MATERIAL PROVIDED below:

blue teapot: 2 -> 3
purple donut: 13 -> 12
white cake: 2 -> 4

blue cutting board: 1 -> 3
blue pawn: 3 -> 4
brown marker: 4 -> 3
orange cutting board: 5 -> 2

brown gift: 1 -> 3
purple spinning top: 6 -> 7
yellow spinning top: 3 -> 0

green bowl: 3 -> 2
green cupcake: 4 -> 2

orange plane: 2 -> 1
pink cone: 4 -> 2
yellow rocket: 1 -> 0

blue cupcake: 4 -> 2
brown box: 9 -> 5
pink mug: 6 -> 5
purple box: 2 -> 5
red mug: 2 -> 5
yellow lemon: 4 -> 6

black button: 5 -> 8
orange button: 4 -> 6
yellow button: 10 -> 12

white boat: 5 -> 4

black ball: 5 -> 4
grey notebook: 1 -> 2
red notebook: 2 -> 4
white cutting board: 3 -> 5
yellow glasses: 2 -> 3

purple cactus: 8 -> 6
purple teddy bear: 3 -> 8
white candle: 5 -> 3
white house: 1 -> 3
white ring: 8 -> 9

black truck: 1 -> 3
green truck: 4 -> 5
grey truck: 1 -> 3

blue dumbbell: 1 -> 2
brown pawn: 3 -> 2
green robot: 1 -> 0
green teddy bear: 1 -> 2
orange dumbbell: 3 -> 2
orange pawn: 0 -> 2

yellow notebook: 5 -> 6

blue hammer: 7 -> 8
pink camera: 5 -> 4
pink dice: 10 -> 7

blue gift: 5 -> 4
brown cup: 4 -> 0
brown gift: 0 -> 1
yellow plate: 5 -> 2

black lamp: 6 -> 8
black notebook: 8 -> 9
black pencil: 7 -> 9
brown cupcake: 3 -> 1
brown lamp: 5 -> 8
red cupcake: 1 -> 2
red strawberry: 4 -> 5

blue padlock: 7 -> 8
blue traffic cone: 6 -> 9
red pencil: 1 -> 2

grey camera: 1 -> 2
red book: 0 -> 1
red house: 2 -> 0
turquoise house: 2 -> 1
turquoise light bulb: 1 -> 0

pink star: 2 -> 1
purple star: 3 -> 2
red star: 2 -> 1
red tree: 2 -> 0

End of MATERIAL PROVIDED.

-- TASK DESCRIPTION --
Your answer should consist of the material above, written out word for word.

-- WRITTEN ANSWER --
blue teapot: 2 -> 3
purple donut: 13 -> 12
white cake: 2 -> 4

blue cutting board: 1 -> 3
blue pawn: 3 -> 4
brown marker: 4 -> 3
orange cutting board: 5 -> 2

brown gift: 1 -> 3
purple spinning top: 6 -> 7
yellow spinning top: 3 -> 0

green bowl: 3 -> 2
green cupcake: 4 -> 2

orange plane: 2 -> 1
pink cone: 4 -> 2
yellow rocket: 1 -> 0

blue cupcake: 4 -> 2
brown box: 9 -> 5
pink mug: 6 -> 5
purple box: 2 -> 5
red mug: 2 -> 5
yellow lemon: 4 -> 6

black button: 5 -> 8
orange button: 4 -> 6
yellow button: 10 -> 12

white boat: 5 -> 4

black ball: 5 -> 4
grey notebook: 1 -> 2
red notebook: 2 -> 4
white cutting board: 3 -> 5
yellow glasses: 2 -> 3

purple cactus: 8 -> 6
purple teddy bear: 3 -> 8
white candle: 5 -> 3
white house: 1 -> 3
white ring: 8 -> 9

black truck: 1 -> 3
green truck: 4 -> 5
grey truck: 1 -> 3

blue dumbbell: 1 -> 2
brown pawn: 3 -> 2
green robot: 1 -> 0
green teddy bear: 1 -> 2
orange dumbbell: 3 -> 2
orange pawn: 0 -> 2

yellow notebook: 5 -> 6

blue hammer: 7 -> 8
pink camera: 5 -> 4
pink dice: 10 -> 7

blue gift: 5 -> 4
brown cup: 4 -> 0
brown gift: 0 -> 1
yellow plate: 5 -> 2

black lamp: 6 -> 8
black notebook: 8 -> 9
black pencil: 7 -> 9
brown cupcake: 3 -> 1
brown lamp: 5 -> 8
red cupcake: 1 -> 2
red strawberry: 4 -> 5

blue padlock: 7 -> 8
blue traffic cone: 6 -> 9
red pencil: 1 -> 2

grey camera: 1 -> 2
red book: 0 -> 1
red house: 2 -> 0
turquoise house: 2 -> 1
turquoise light bulb: 1 -> 0

pink star: 2 -> 1
purple star: 3 -> 2
red star: 2 -> 1
red tree: 2 -> 0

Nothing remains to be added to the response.